(Data Opens)

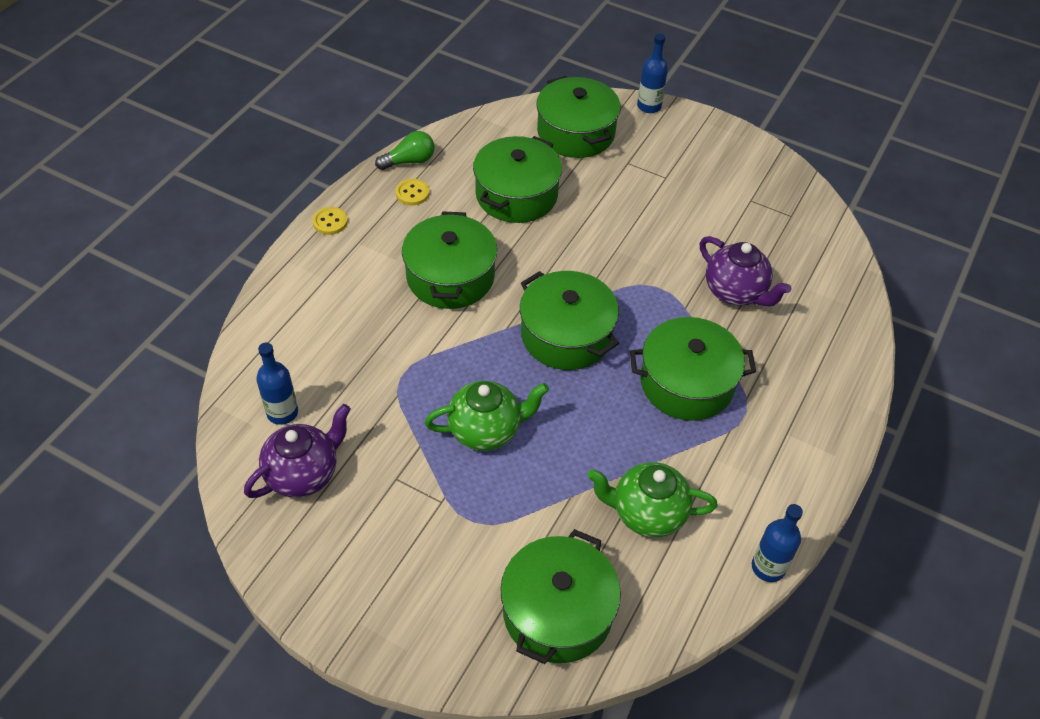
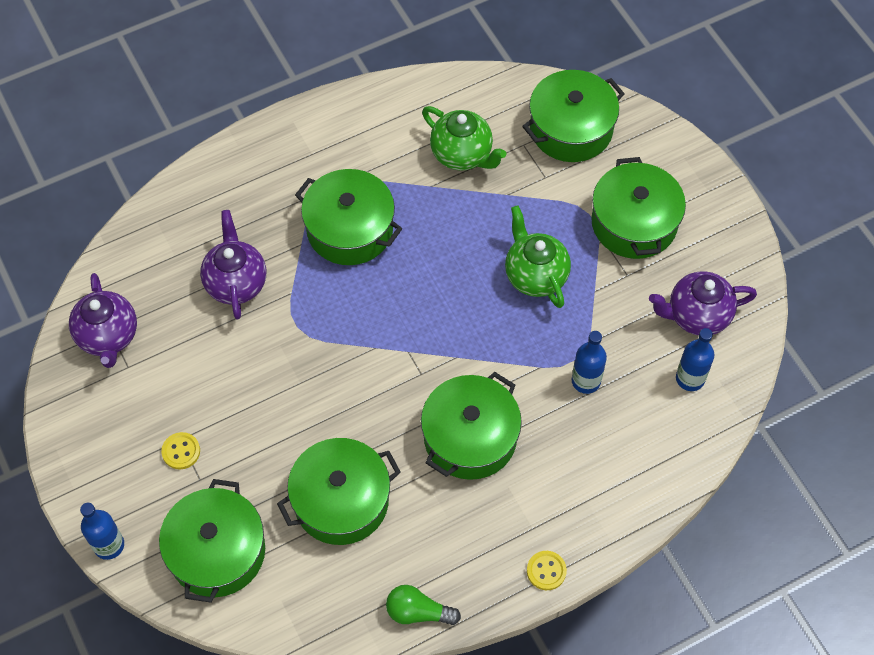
camera: 145 degrees left, 10 degrees up
(412, 193) = (442, 563): yellow button -> yellow button (181, 451)
(486, 431) = (535, 275): green teapot -> green teapot turned 45 degrees clockwise
(566, 335) = (411, 322): green pot -> green pot (634, 223)
(768, 567) = (410, 82): blue bottle -> blue bottle (586, 381)
(786, 211) = (108, 337): none -> purple teapot

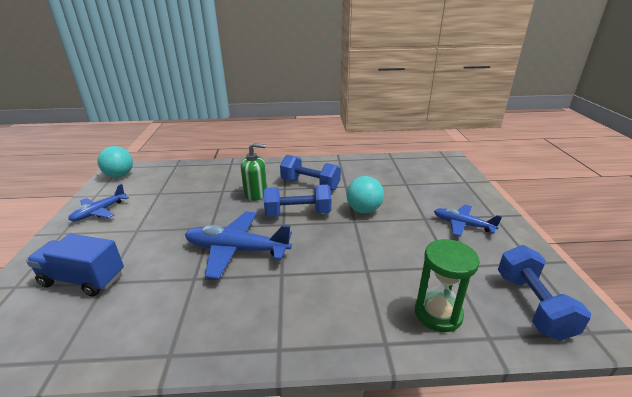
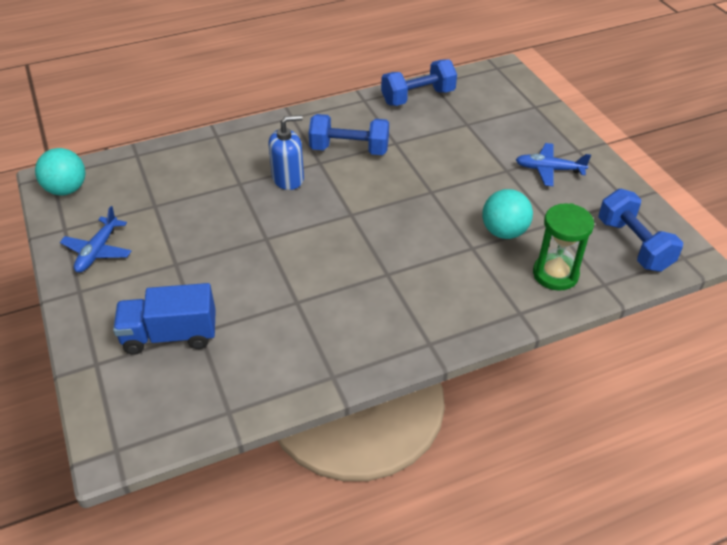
camera: 20 degrees left, 15 degrees up
(236, 250) = (319, 259): blue plane -> none
(256, 194) = (288, 178): green soap dispenser -> blue soap dispenser
(298, 213) = (359, 196): blue dumbbell -> blue dumbbell (418, 97)
(363, 210) = (434, 174): turquoise ball -> turquoise ball (504, 232)

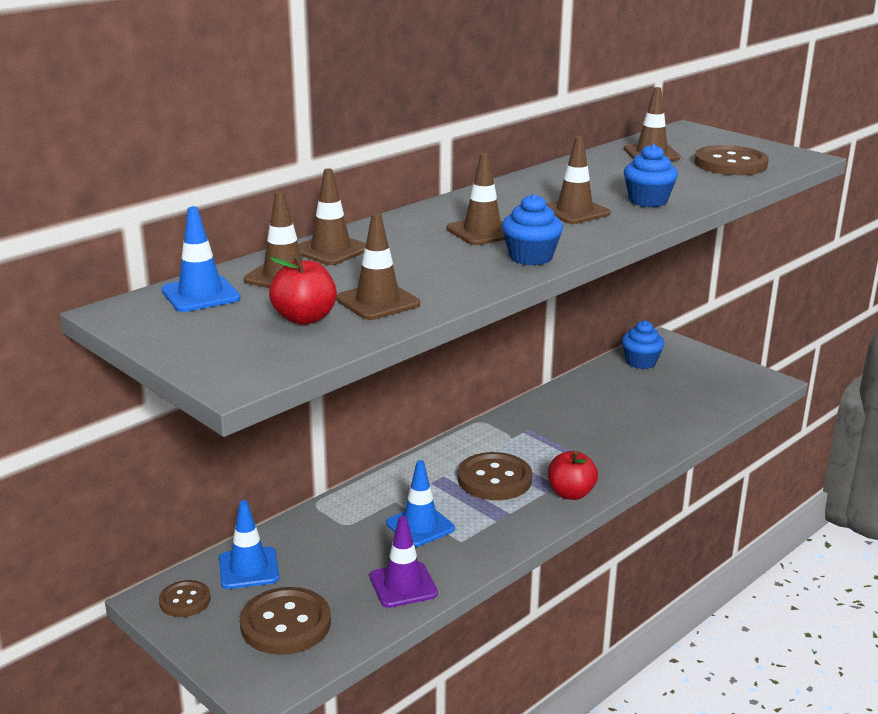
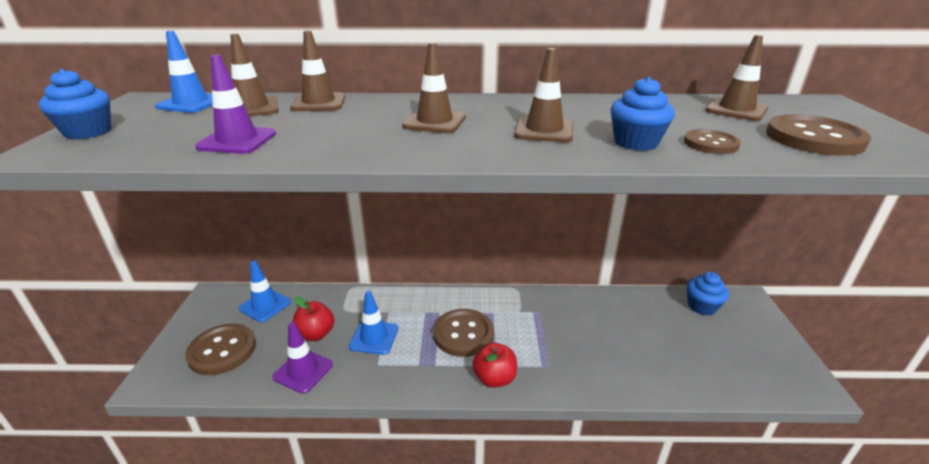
camera: 45 degrees right, 5 degrees up
(185, 600) = (216, 304): brown button -> brown button (710, 144)
(304, 318) = (178, 134): red apple -> red apple (315, 334)
(378, 302) = (237, 141): brown traffic cone -> purple traffic cone
(530, 257) = (413, 150): blue cupcake -> blue cupcake (88, 132)

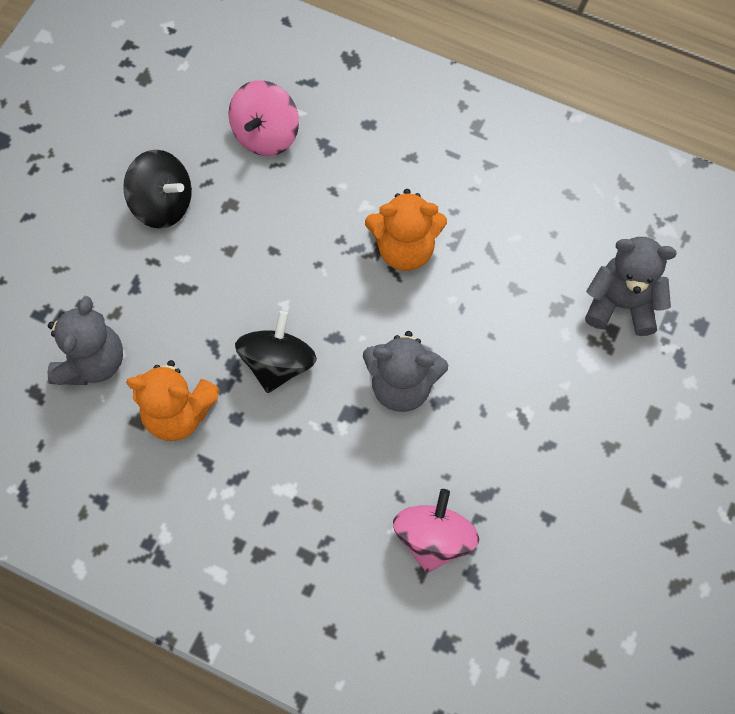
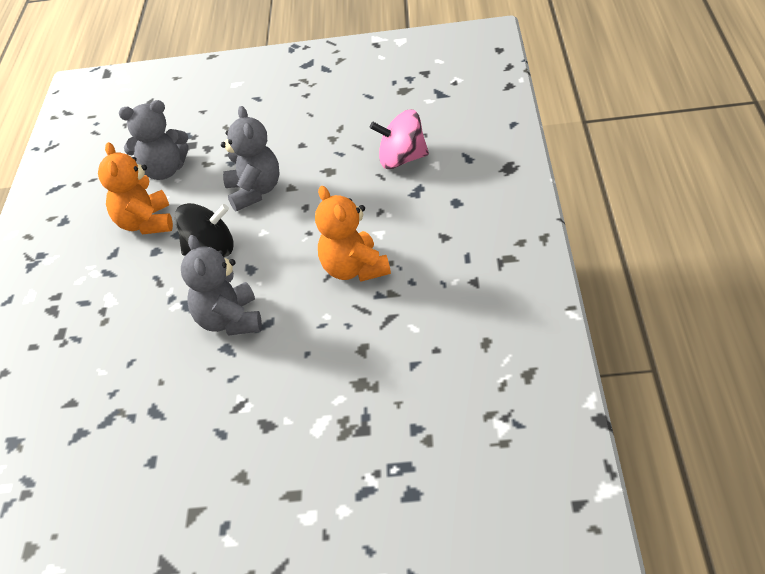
camera: 70 degrees right, 25 degrees down
(163, 204) = (307, 143): black spinning top -> none
(434, 538) = (102, 397): pink spinning top -> none
(621, 304) = (394, 425): grey teddy bear -> grey teddy bear (254, 192)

(Data Closes)

• _What you need to do_
The answer consists of the lines from the one holding "(412, 193) = (442, 563): yellow" to the end of the records, inclusive, restated exactly and without pictures.

• _Response to this exercise_
(412, 193) = (442, 563): yellow button -> yellow button (181, 451)
(486, 431) = (535, 275): green teapot -> green teapot turned 45 degrees clockwise
(566, 335) = (411, 322): green pot -> green pot (634, 223)
(768, 567) = (410, 82): blue bottle -> blue bottle (586, 381)
(786, 211) = (108, 337): none -> purple teapot

camera: 20 degrees left, 15 degrees up
(236, 250) = (319, 259): blue plane -> none
(256, 194) = (288, 178): green soap dispenser -> blue soap dispenser
(298, 213) = (359, 196): blue dumbbell -> blue dumbbell (418, 97)
(363, 210) = (434, 174): turquoise ball -> turquoise ball (504, 232)

camera: 45 degrees right, 5 degrees up
(185, 600) = (216, 304): brown button -> brown button (710, 144)
(304, 318) = (178, 134): red apple -> red apple (315, 334)
(378, 302) = (237, 141): brown traffic cone -> purple traffic cone
(530, 257) = (413, 150): blue cupcake -> blue cupcake (88, 132)

camera: 70 degrees right, 25 degrees down
(163, 204) = (307, 143): black spinning top -> none
(434, 538) = (102, 397): pink spinning top -> none
(621, 304) = (394, 425): grey teddy bear -> grey teddy bear (254, 192)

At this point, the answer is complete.